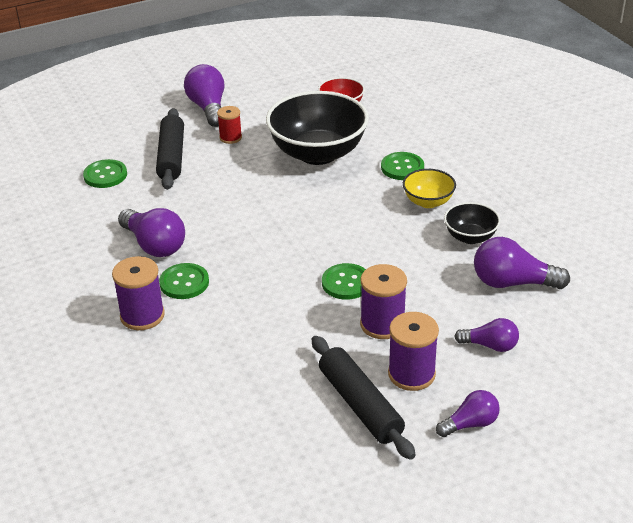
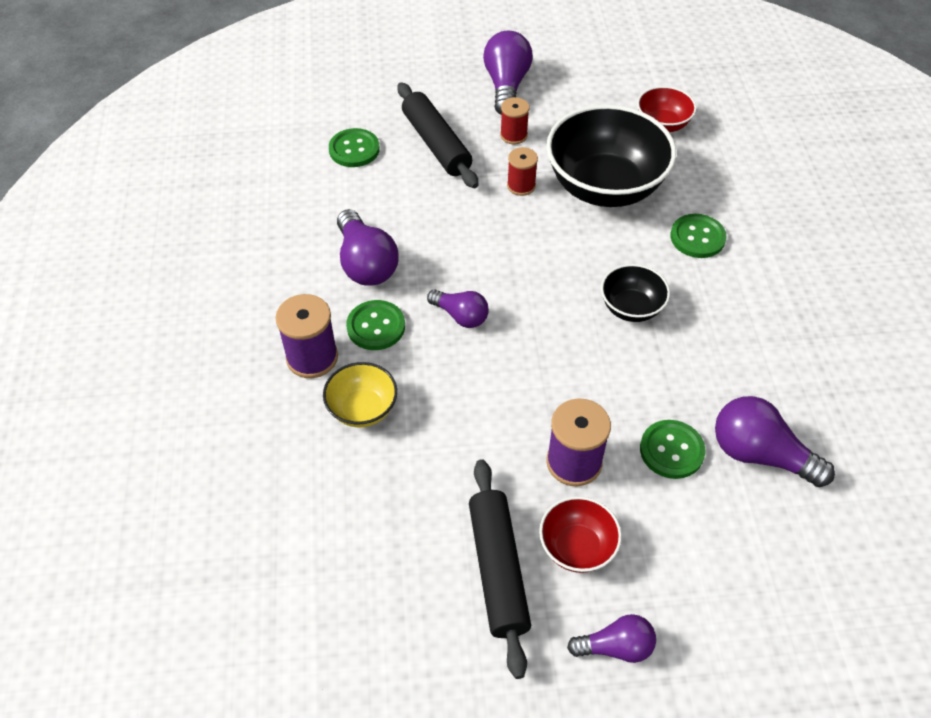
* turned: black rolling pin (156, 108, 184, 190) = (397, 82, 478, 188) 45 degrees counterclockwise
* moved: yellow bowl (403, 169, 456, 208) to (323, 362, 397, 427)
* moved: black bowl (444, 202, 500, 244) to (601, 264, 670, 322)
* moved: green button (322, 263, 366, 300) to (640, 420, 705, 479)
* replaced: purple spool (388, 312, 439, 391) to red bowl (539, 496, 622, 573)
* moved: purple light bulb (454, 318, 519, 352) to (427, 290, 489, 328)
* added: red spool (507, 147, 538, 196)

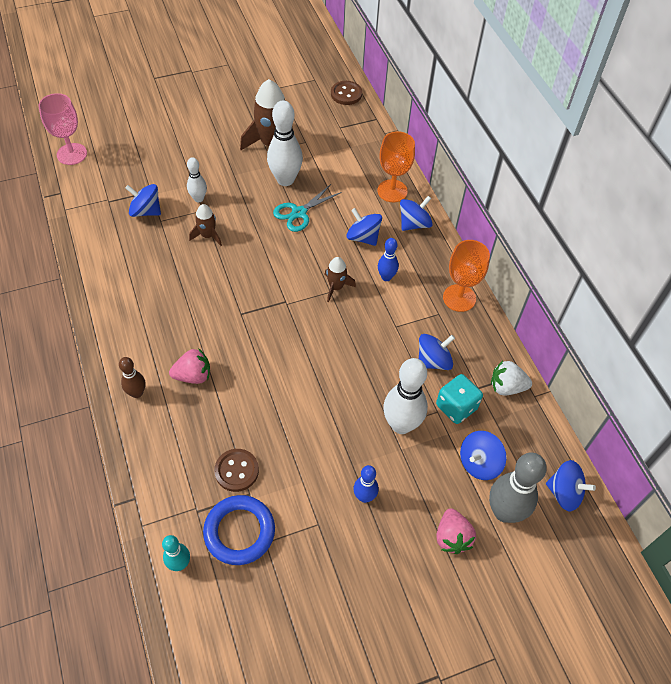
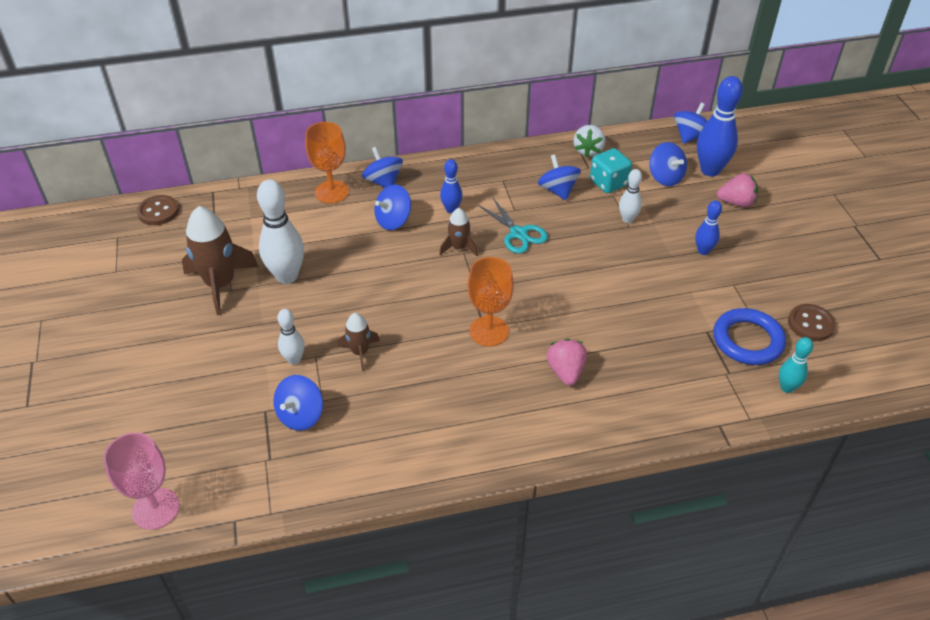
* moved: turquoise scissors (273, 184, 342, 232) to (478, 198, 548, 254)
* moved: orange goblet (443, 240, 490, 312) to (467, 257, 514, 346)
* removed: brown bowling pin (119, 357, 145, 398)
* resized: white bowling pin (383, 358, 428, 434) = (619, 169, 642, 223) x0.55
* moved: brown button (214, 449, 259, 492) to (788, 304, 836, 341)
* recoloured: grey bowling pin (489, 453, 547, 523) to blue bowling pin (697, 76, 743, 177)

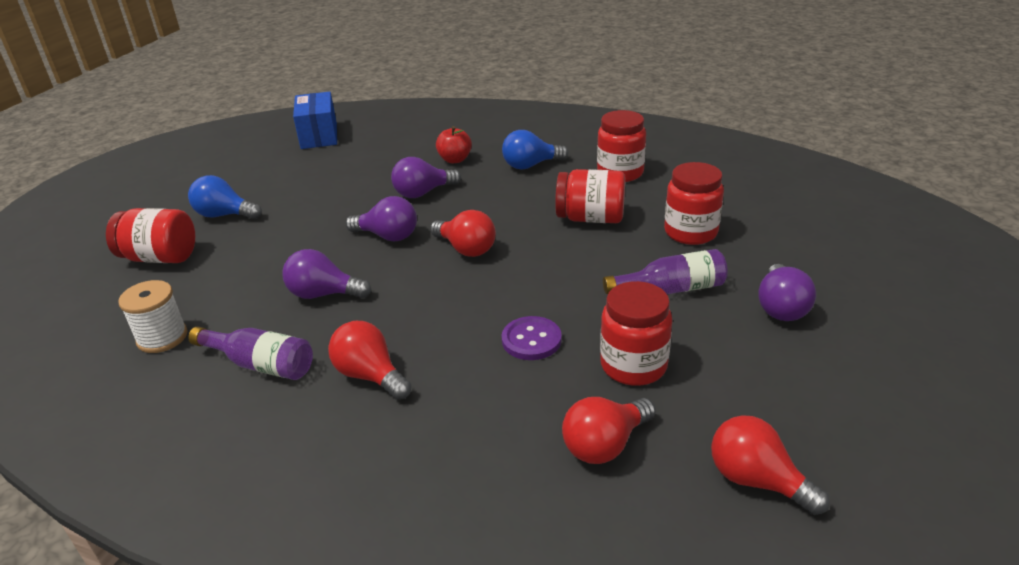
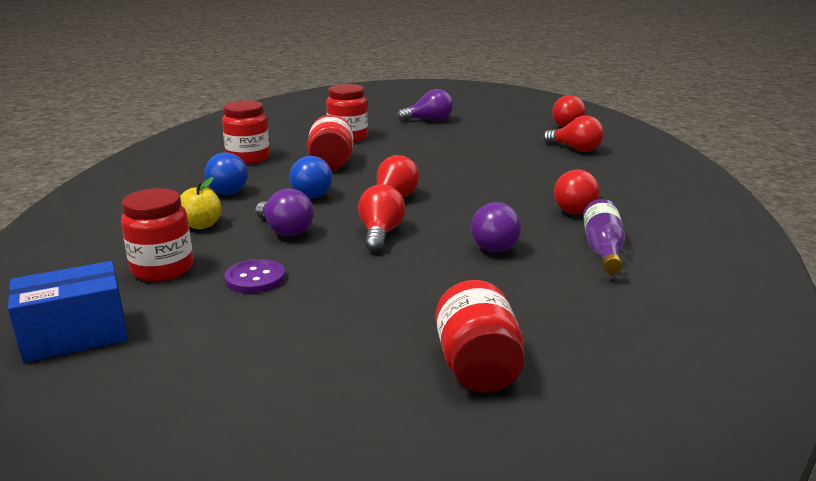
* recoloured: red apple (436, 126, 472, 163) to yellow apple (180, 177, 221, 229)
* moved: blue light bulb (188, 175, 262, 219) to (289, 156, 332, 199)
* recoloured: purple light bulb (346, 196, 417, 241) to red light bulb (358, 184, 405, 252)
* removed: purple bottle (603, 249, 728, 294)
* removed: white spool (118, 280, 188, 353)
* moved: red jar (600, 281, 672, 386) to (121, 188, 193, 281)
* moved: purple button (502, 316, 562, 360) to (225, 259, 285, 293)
★ ★ ★
◆ ACTIVITY:
Copy out all the records exactly, excluding pictures.

◆ ANSWER TO THIS EXERCISE:
* turned: black rolling pin (156, 108, 184, 190) = (397, 82, 478, 188) 45 degrees counterclockwise
* moved: yellow bowl (403, 169, 456, 208) to (323, 362, 397, 427)
* moved: black bowl (444, 202, 500, 244) to (601, 264, 670, 322)
* moved: green button (322, 263, 366, 300) to (640, 420, 705, 479)
* replaced: purple spool (388, 312, 439, 391) to red bowl (539, 496, 622, 573)
* moved: purple light bulb (454, 318, 519, 352) to (427, 290, 489, 328)
* added: red spool (507, 147, 538, 196)

* moved: turquoise scissors (273, 184, 342, 232) to (478, 198, 548, 254)
* moved: orange goblet (443, 240, 490, 312) to (467, 257, 514, 346)
* removed: brown bowling pin (119, 357, 145, 398)
* resized: white bowling pin (383, 358, 428, 434) = (619, 169, 642, 223) x0.55
* moved: brown button (214, 449, 259, 492) to (788, 304, 836, 341)
* recoloured: grey bowling pin (489, 453, 547, 523) to blue bowling pin (697, 76, 743, 177)

* recoloured: red apple (436, 126, 472, 163) to yellow apple (180, 177, 221, 229)
* moved: blue light bulb (188, 175, 262, 219) to (289, 156, 332, 199)
* recoloured: purple light bulb (346, 196, 417, 241) to red light bulb (358, 184, 405, 252)
* removed: purple bottle (603, 249, 728, 294)
* removed: white spool (118, 280, 188, 353)
* moved: red jar (600, 281, 672, 386) to (121, 188, 193, 281)
* moved: purple button (502, 316, 562, 360) to (225, 259, 285, 293)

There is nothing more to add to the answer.